SUPPLIED RECORDS:
• • • • •
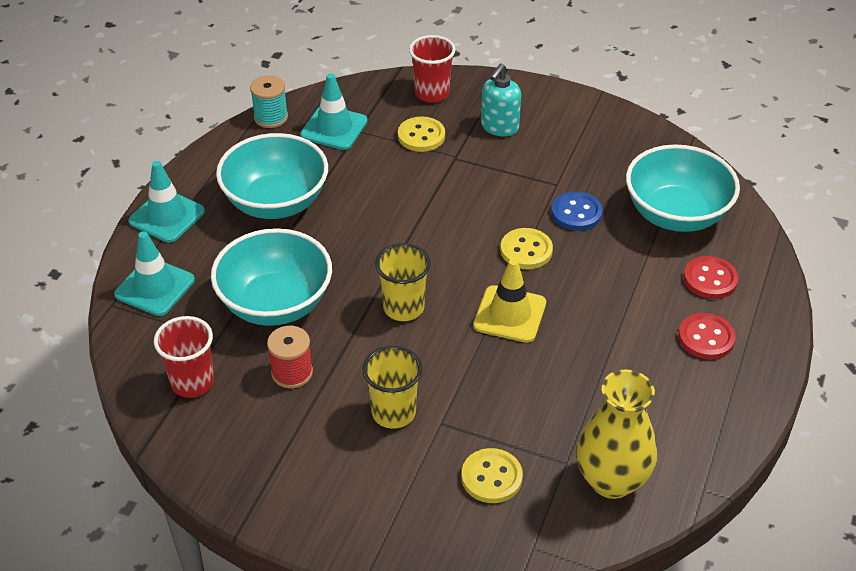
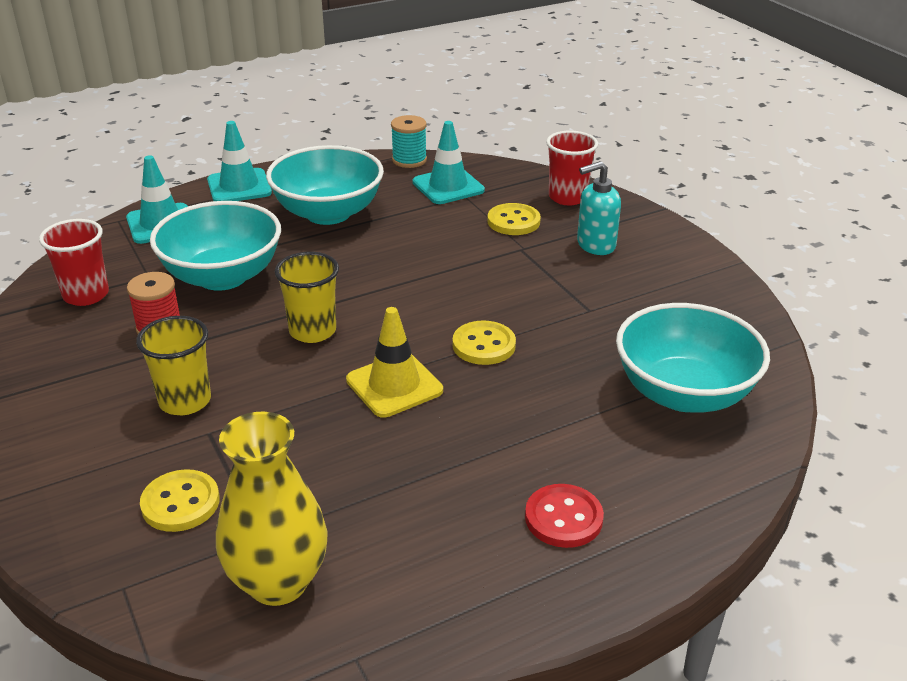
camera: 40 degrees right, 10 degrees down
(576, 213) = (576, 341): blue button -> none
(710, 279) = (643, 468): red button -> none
• • • • •
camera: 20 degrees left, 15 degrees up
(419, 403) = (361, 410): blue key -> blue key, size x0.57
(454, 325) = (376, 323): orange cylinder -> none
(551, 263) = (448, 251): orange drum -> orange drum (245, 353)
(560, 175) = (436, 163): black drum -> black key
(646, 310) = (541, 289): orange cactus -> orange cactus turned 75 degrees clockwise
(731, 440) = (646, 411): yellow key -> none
• • • • •
WORK ITEM:
Look above for the line with "(551, 263) = (448, 251): orange"; retype exactly that line, every line after it up to the line with "(731, 440) = (646, 411): yellow key -> none", and that line too, nothing else.

WRITTEN REPLY:
(551, 263) = (448, 251): orange drum -> orange drum (245, 353)
(560, 175) = (436, 163): black drum -> black key
(646, 310) = (541, 289): orange cactus -> orange cactus turned 75 degrees clockwise
(731, 440) = (646, 411): yellow key -> none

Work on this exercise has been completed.